::: RECORDS SHOWN
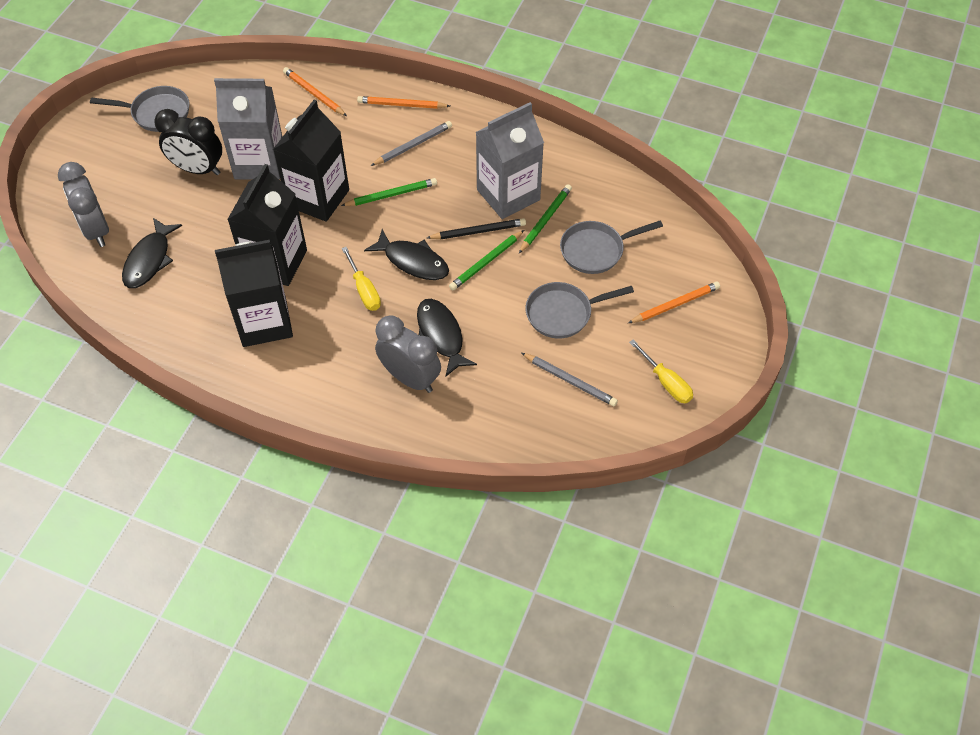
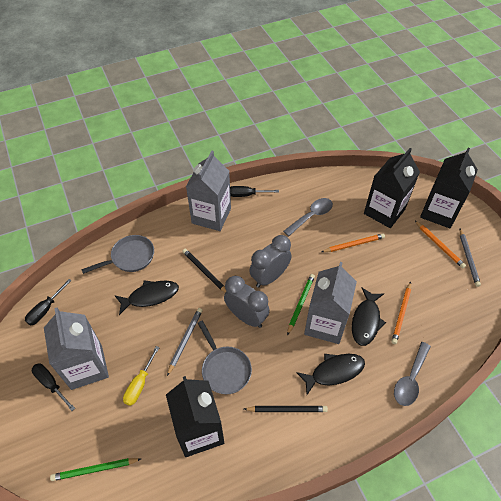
black clock: 1 -> 0
black pencil: 1 -> 2
black screwdriver: 0 -> 3
green pencil: 3 -> 2
grey carton: 2 -> 3
grey pan: 3 -> 2
grey spoon: 0 -> 2
yellow screwdriver: 2 -> 1

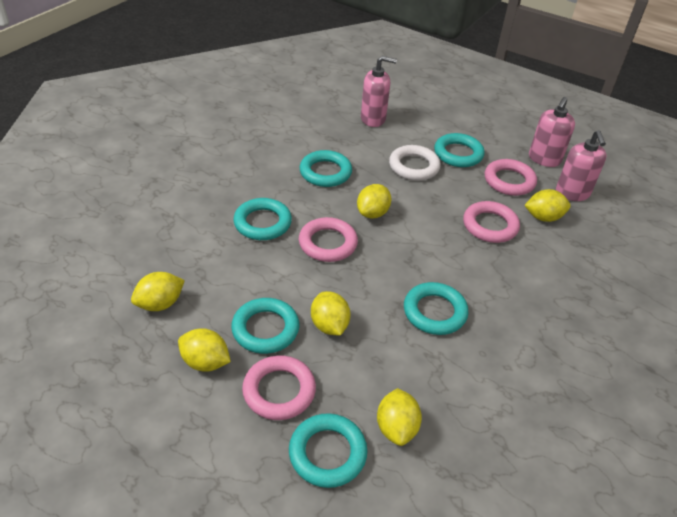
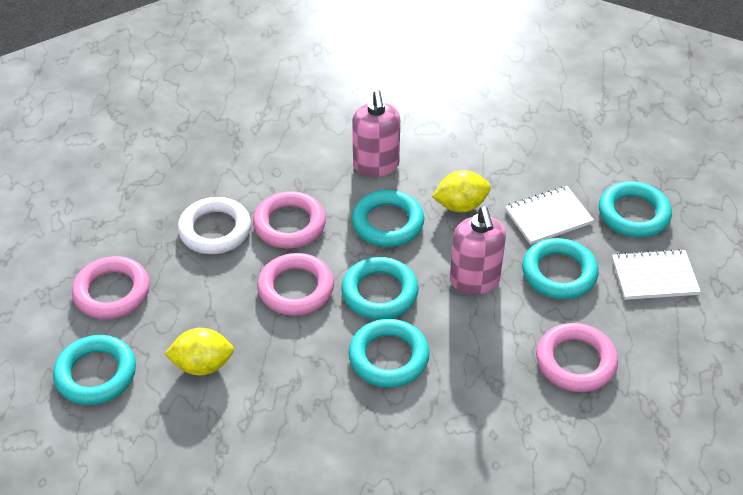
pink soap dispenser: 3 -> 2
white notebook: 0 -> 2
yellow lemon: 6 -> 2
::::::
* **TASK DIRECTIONS**
Since the listing holds pictures, return everything else in it exactly and omit those.

* **WORKED SOLUTION**
black clock: 1 -> 0
black pencil: 1 -> 2
black screwdriver: 0 -> 3
green pencil: 3 -> 2
grey carton: 2 -> 3
grey pan: 3 -> 2
grey spoon: 0 -> 2
yellow screwdriver: 2 -> 1

pink soap dispenser: 3 -> 2
white notebook: 0 -> 2
yellow lemon: 6 -> 2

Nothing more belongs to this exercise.